Data to examine:
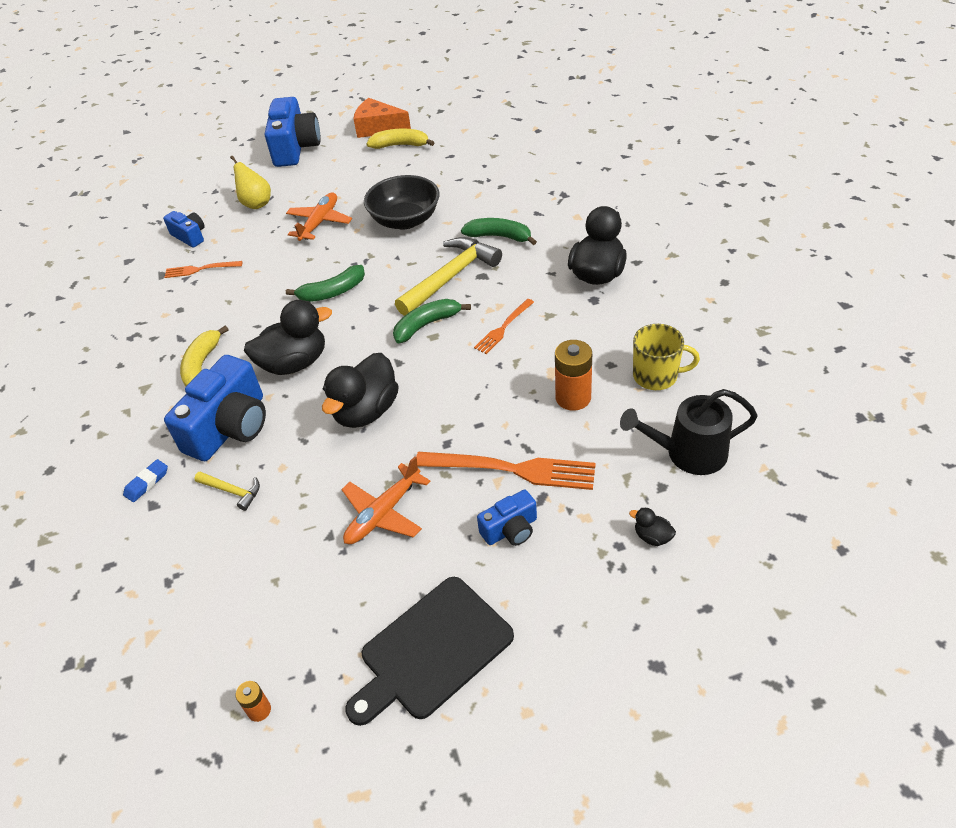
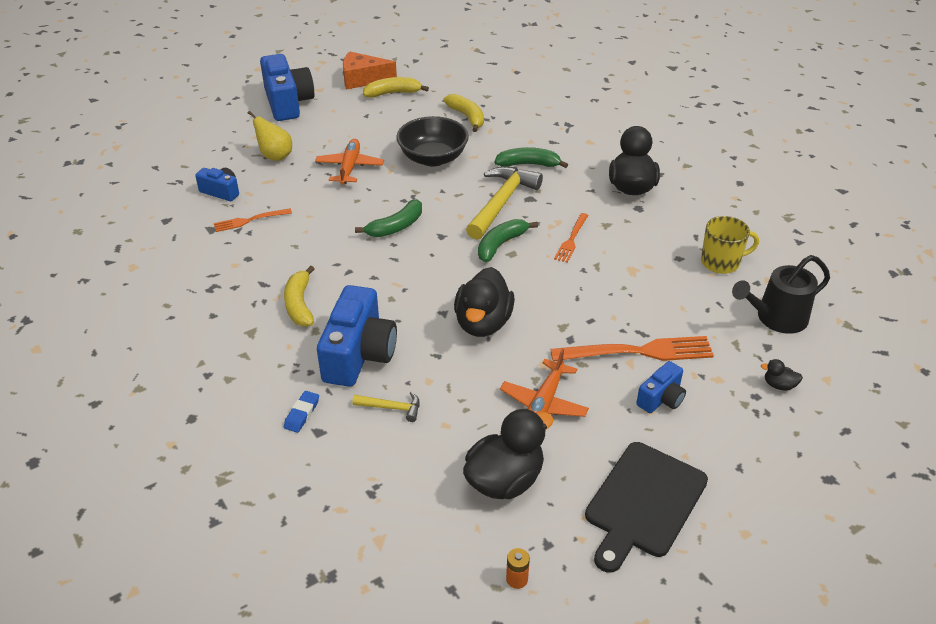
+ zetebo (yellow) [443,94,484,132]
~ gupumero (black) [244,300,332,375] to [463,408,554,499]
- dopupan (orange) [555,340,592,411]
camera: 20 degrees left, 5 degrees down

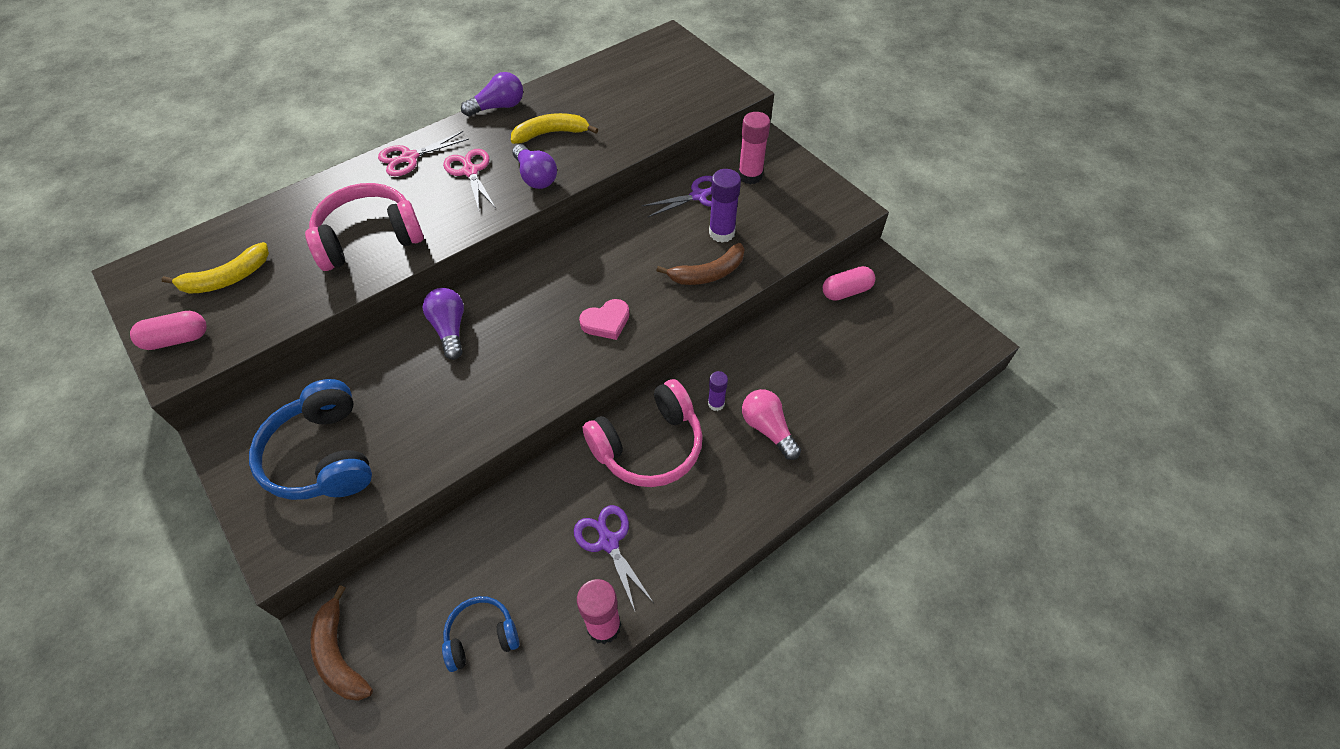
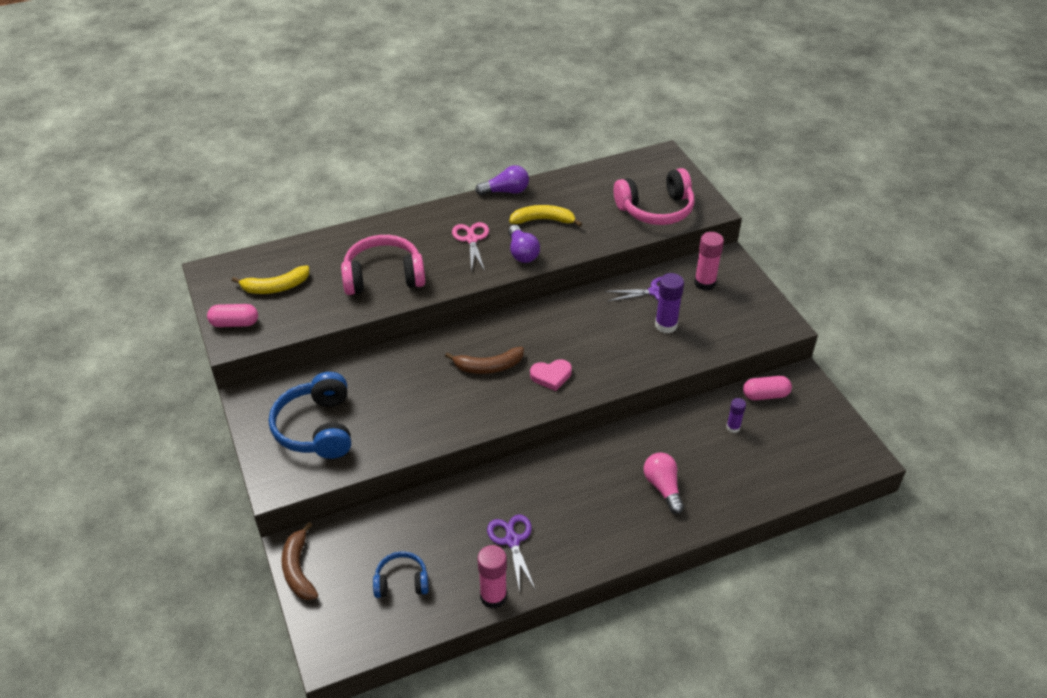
~ zetebo (brown) [656,243,745,285] to [445,347,524,374]
~ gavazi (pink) [583,379,703,487] to [614,168,694,225]
~ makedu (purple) [708,371,728,411] to [726,398,746,433]
- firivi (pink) [378,131,469,176]
- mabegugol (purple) [423,288,464,360]
camera: 15 degrees right, 10 degrees down

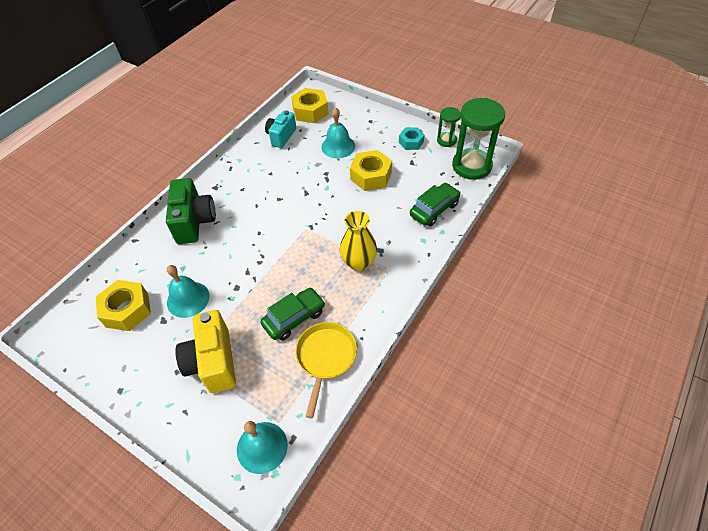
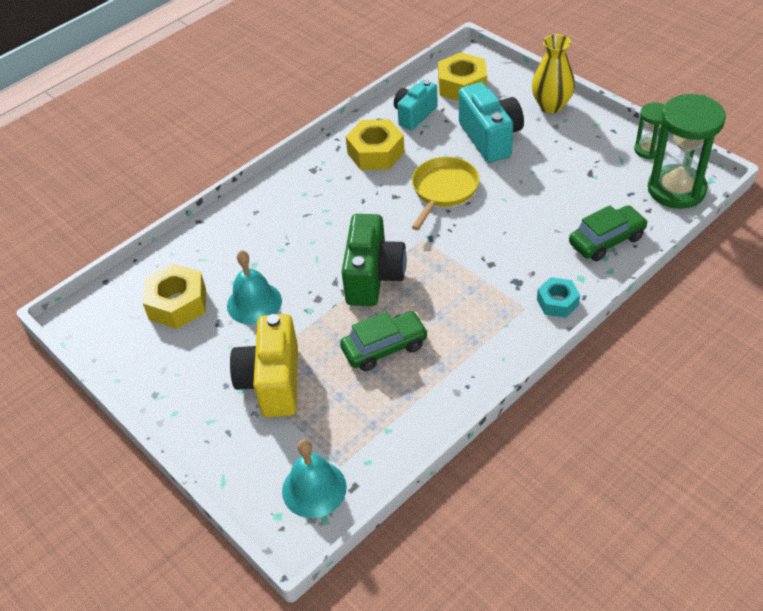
~ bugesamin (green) [166,178,216,244] to [342,214,407,306]
~ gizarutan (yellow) [350,150,392,191] to [346,119,405,170]
~ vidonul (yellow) [295,322,357,418] to [412,157,480,230]
~ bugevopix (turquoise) [321,107,355,158] to bugesamin (turquoise) [459,82,524,163]
~ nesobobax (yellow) [340,211,377,271] to [532,34,575,113]
~ gizarutan (turquoise) [399,127,425,150] to [537,277,580,318]
camera: 15 degrees right, 5 degrees down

Your goal:
The expected answer is the line with "camera: 20 degrees left, 5 degrees down" followed by every remaining line of the listing, each restated exactly, with all pictures dropped.

Output below:
camera: 20 degrees left, 5 degrees down

~ zetebo (brown) [656,243,745,285] to [445,347,524,374]
~ gavazi (pink) [583,379,703,487] to [614,168,694,225]
~ makedu (purple) [708,371,728,411] to [726,398,746,433]
- firivi (pink) [378,131,469,176]
- mabegugol (purple) [423,288,464,360]
camera: 15 degrees right, 10 degrees down

~ bugesamin (green) [166,178,216,244] to [342,214,407,306]
~ gizarutan (yellow) [350,150,392,191] to [346,119,405,170]
~ vidonul (yellow) [295,322,357,418] to [412,157,480,230]
~ bugevopix (turquoise) [321,107,355,158] to bugesamin (turquoise) [459,82,524,163]
~ nesobobax (yellow) [340,211,377,271] to [532,34,575,113]
~ gizarutan (turquoise) [399,127,425,150] to [537,277,580,318]
camera: 15 degrees right, 5 degrees down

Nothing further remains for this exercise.